Exercise: Without the pictures, write the listing below out again, line for line.

(Recorded information)

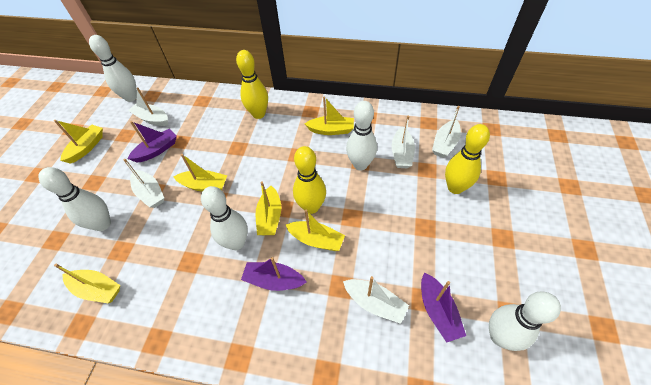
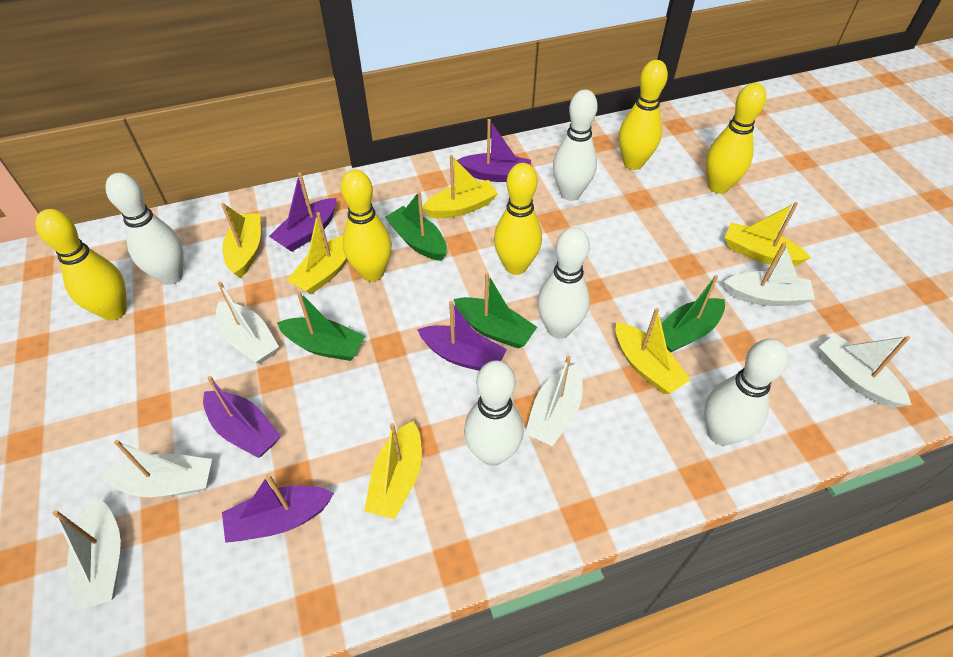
green boat: 0 -> 4
purple boat: 3 -> 5
white boat: 5 -> 6
yellow bowling pin: 3 -> 5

(End Recorded information)

Written reply:
green boat: 0 -> 4
purple boat: 3 -> 5
white boat: 5 -> 6
yellow bowling pin: 3 -> 5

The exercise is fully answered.